[Records from a dataset]
'''
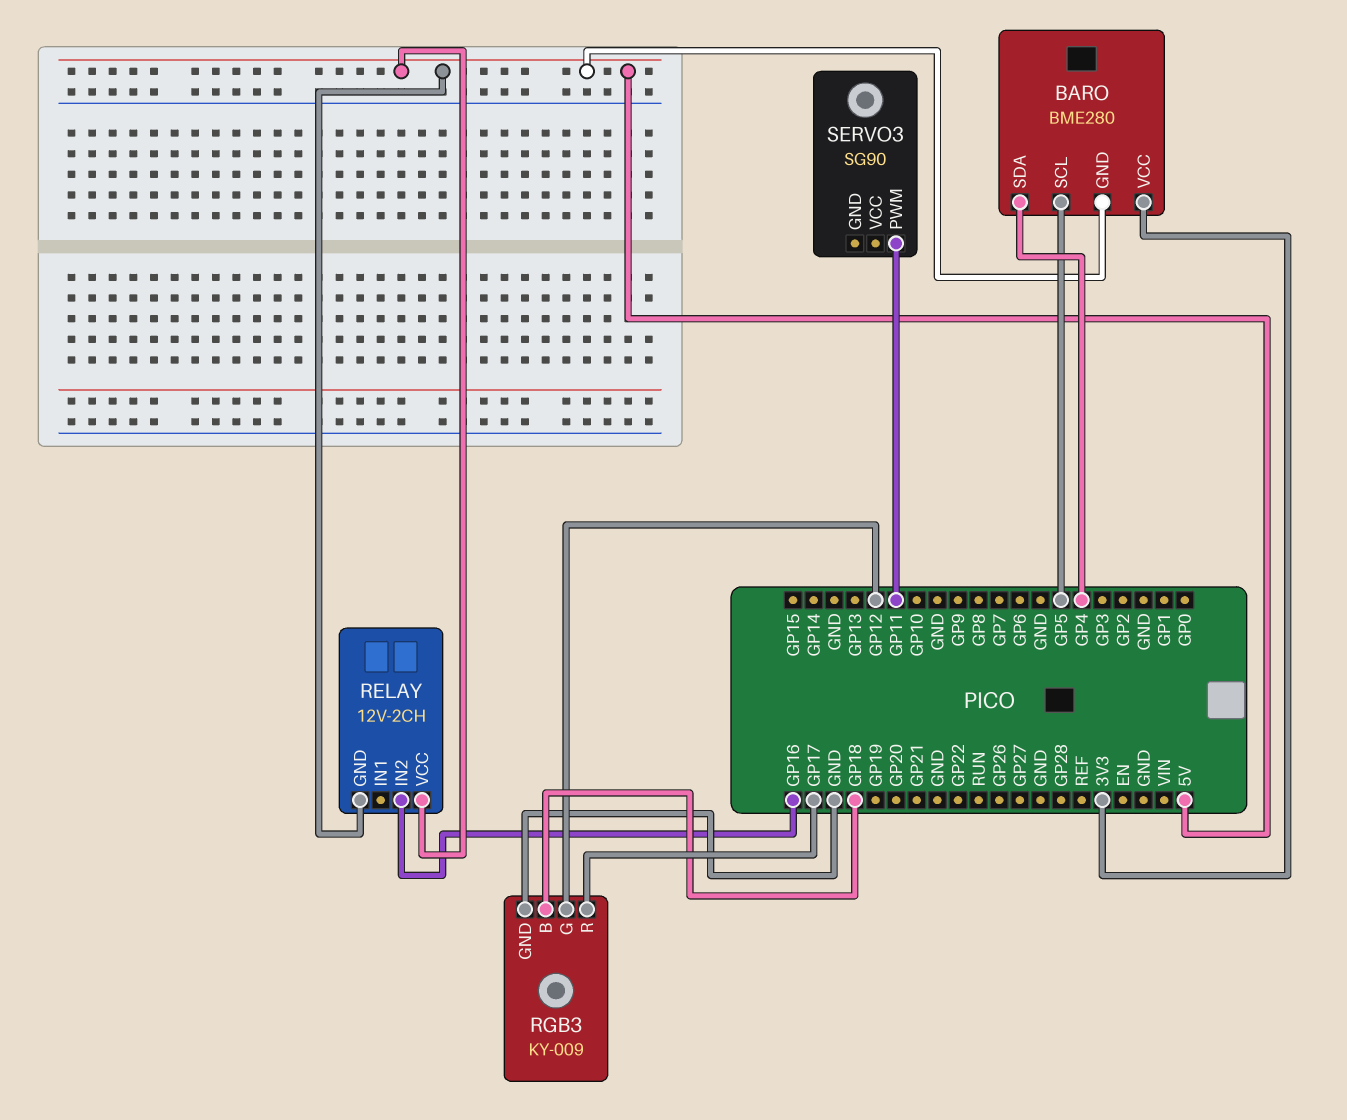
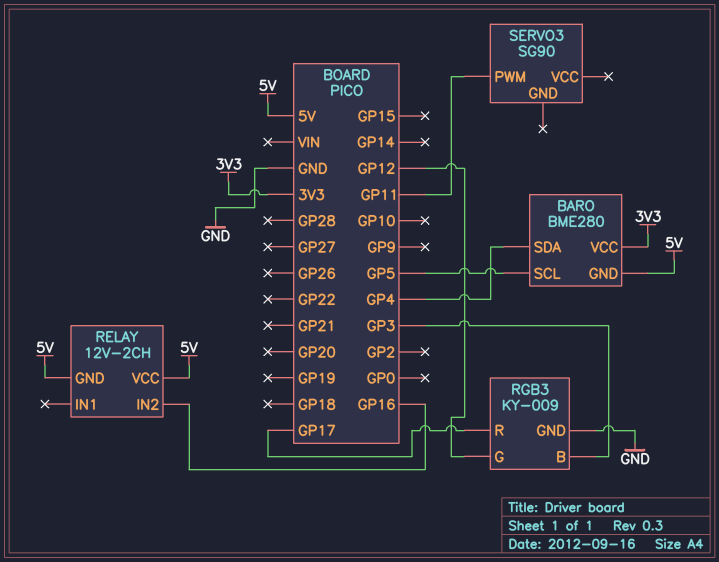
RGB3 pin B: GP18 -> GP3

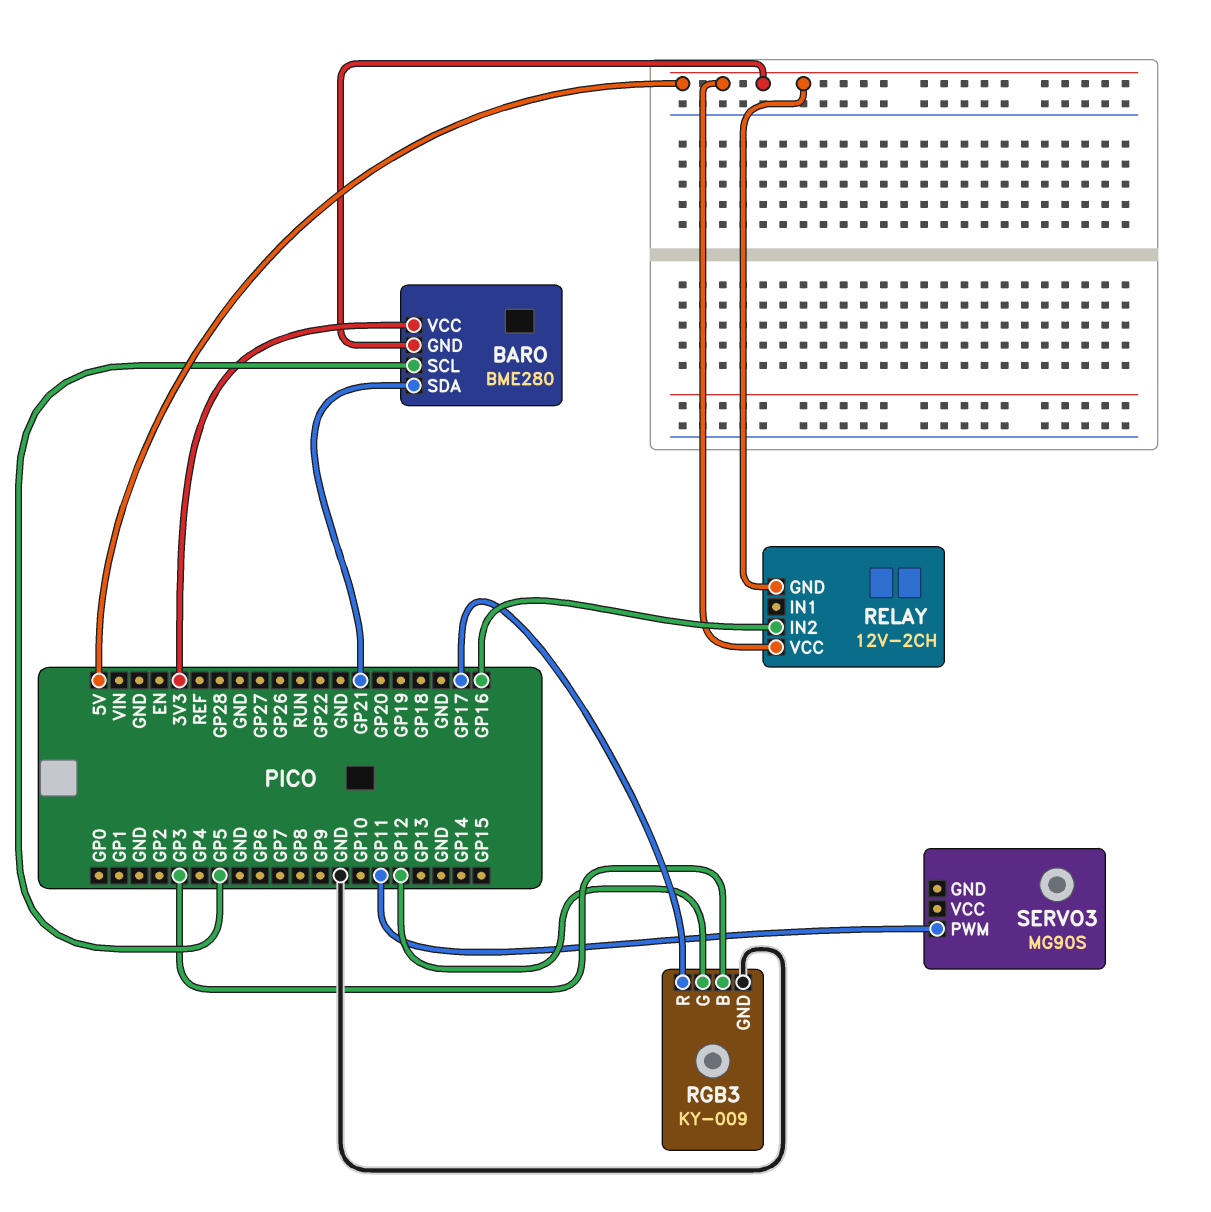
BARO pin SDA: GP4 -> GP21
SERVO3: SG90 -> MG90S

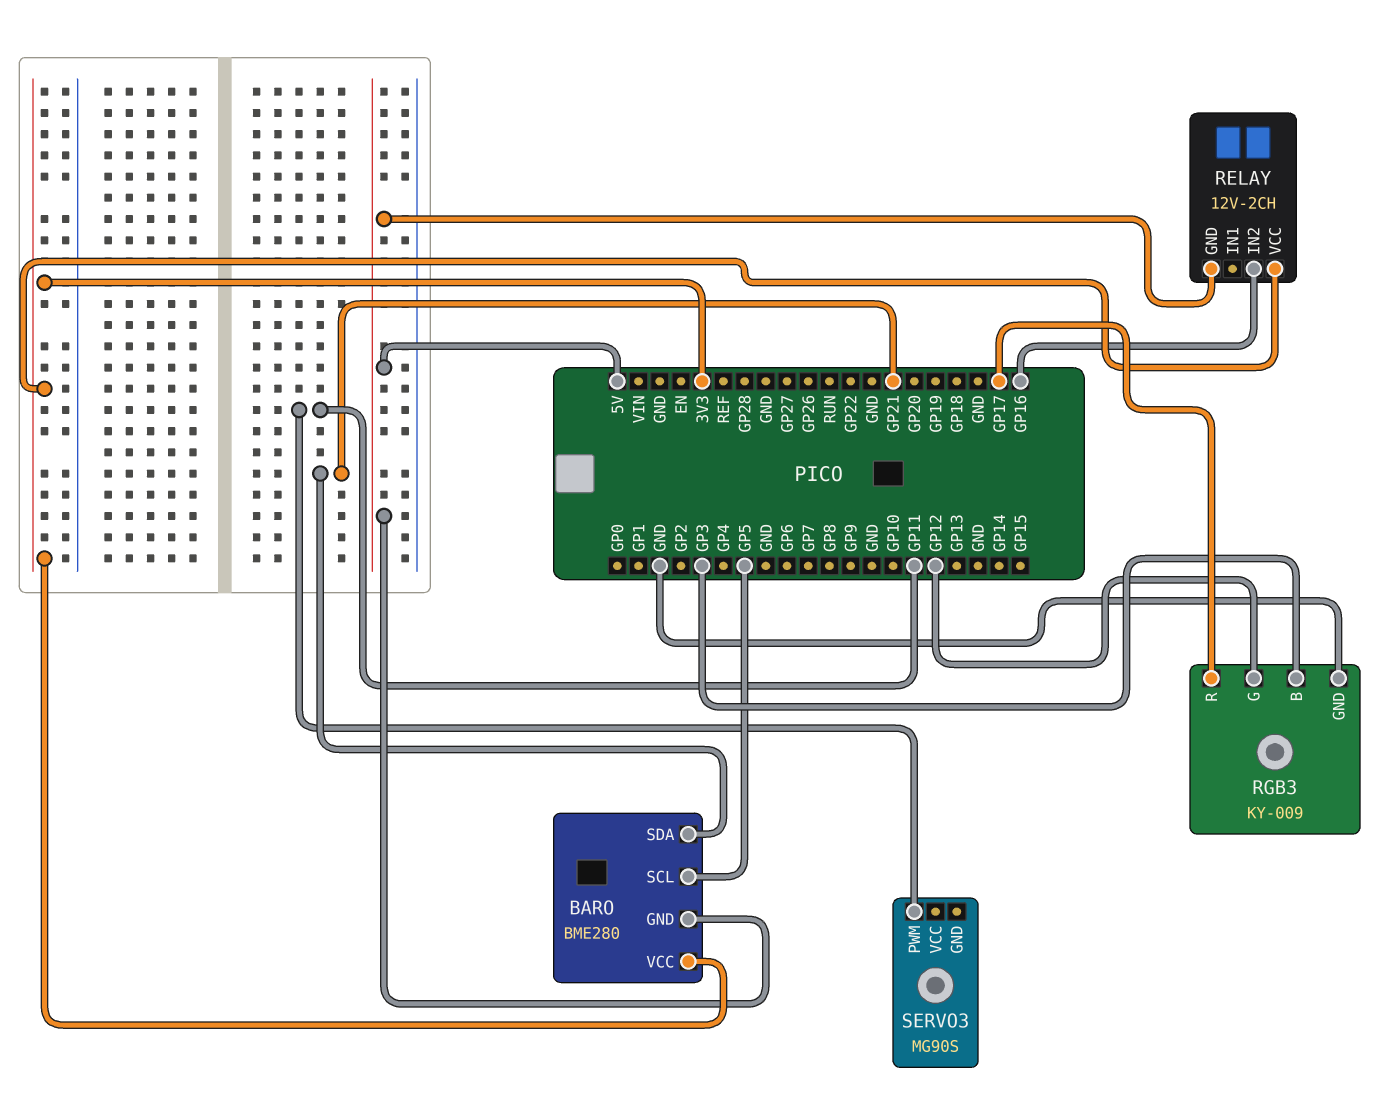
RELAY pin VCC: 5V -> 3V3

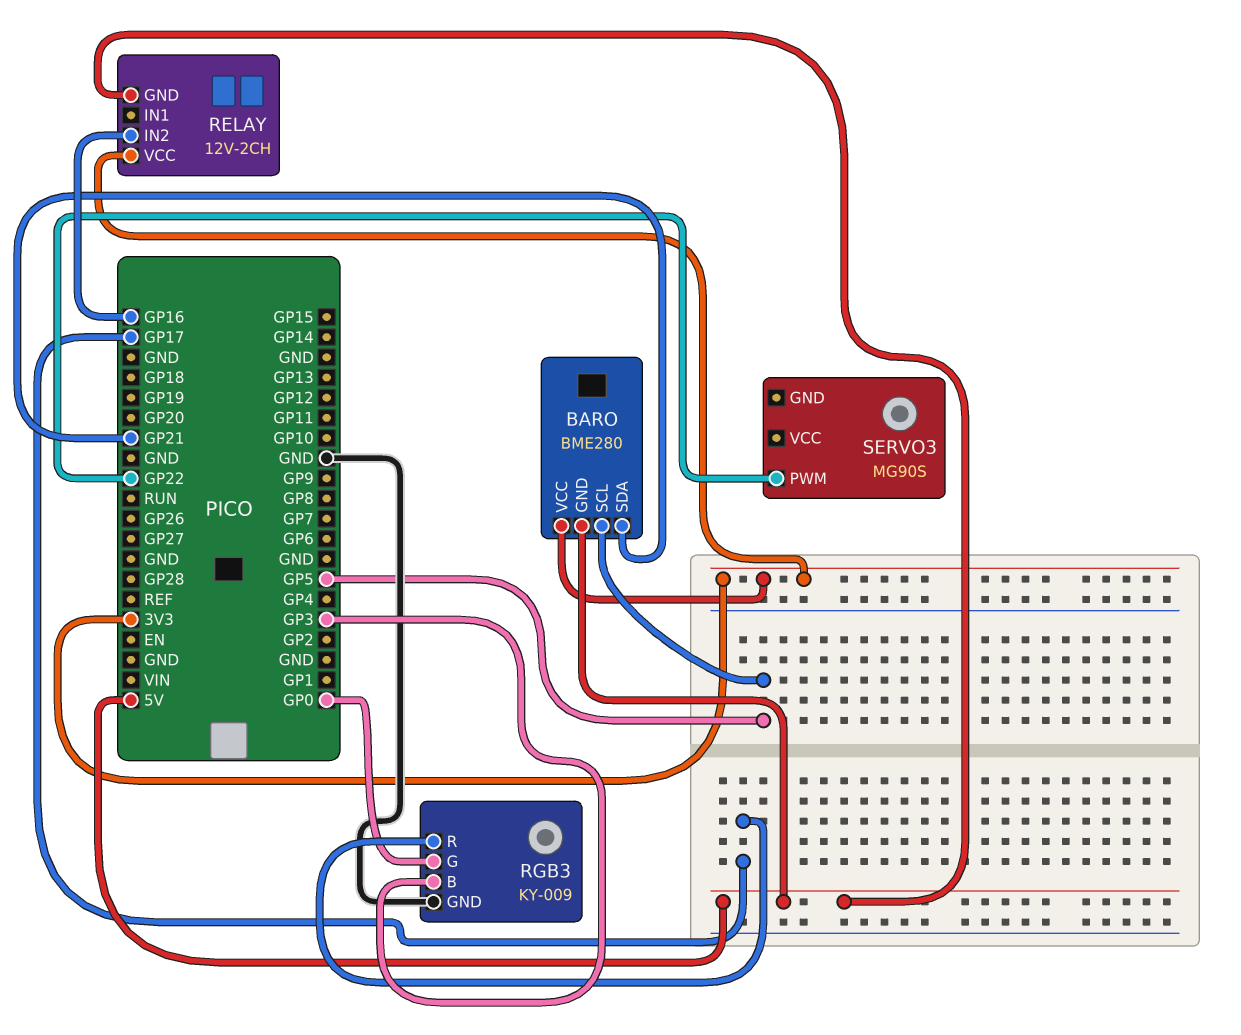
RGB3 pin G: GP12 -> GP0
SERVO3 pin PWM: GP11 -> GP22

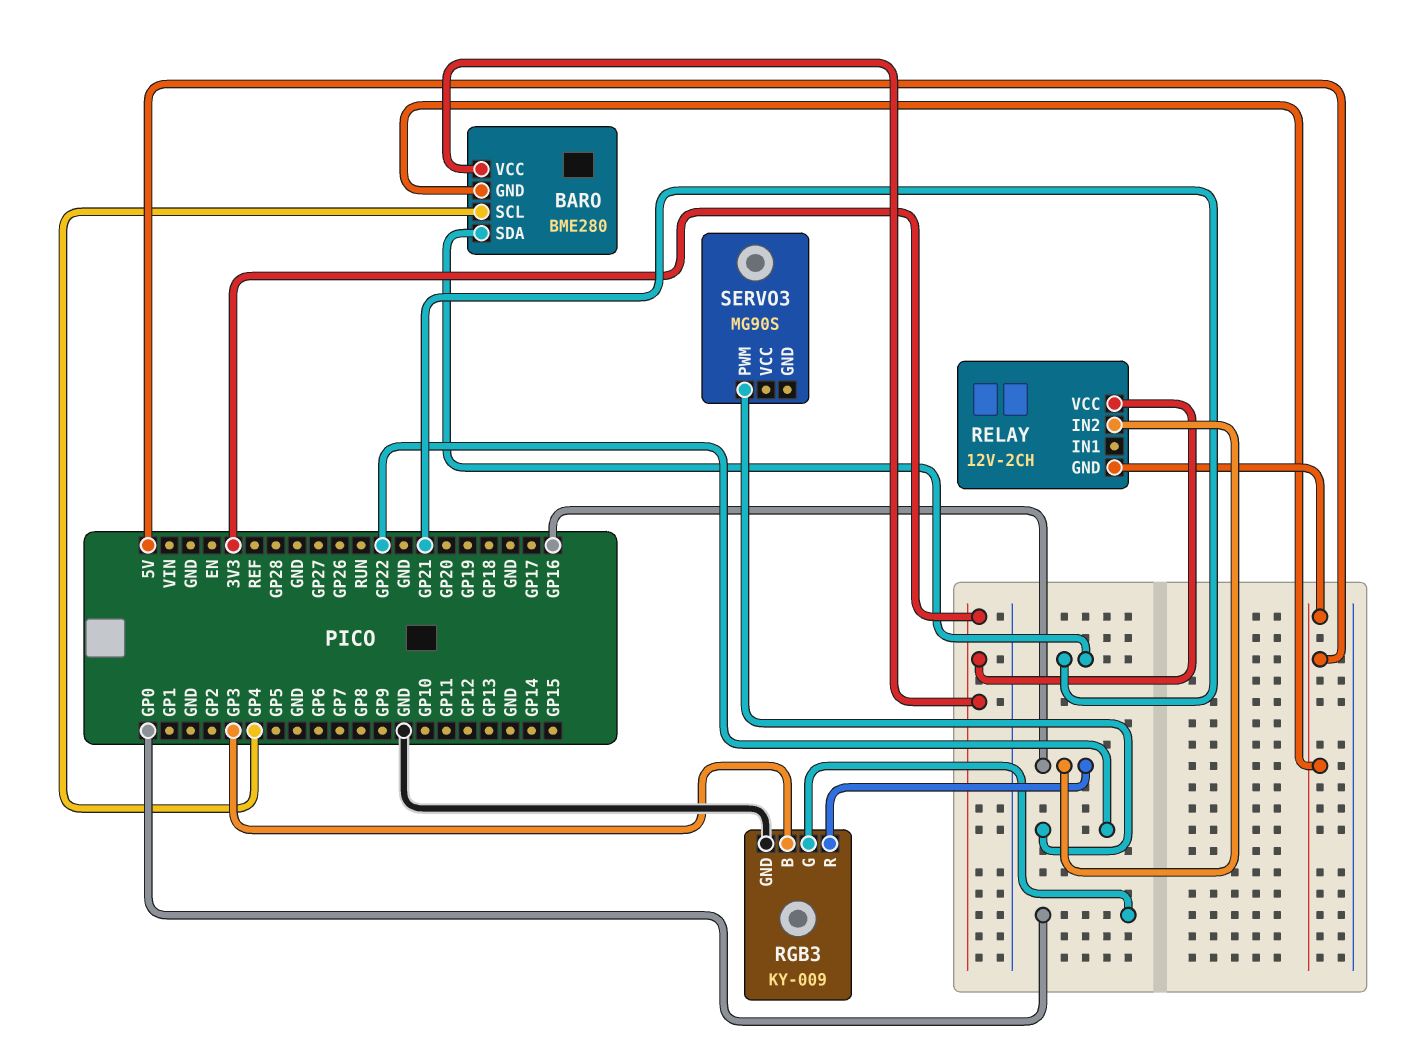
BARO pin SCL: GP5 -> GP4
RGB3 pin R: GP17 -> GP16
'''
**WHAT THE TASK REQUIRES**.
A verbatim copy of the data, pictures removed, is the expected result.

**EXERCISE RESPONSE**.
RGB3 pin B: GP18 -> GP3

BARO pin SDA: GP4 -> GP21
SERVO3: SG90 -> MG90S

RELAY pin VCC: 5V -> 3V3

RGB3 pin G: GP12 -> GP0
SERVO3 pin PWM: GP11 -> GP22

BARO pin SCL: GP5 -> GP4
RGB3 pin R: GP17 -> GP16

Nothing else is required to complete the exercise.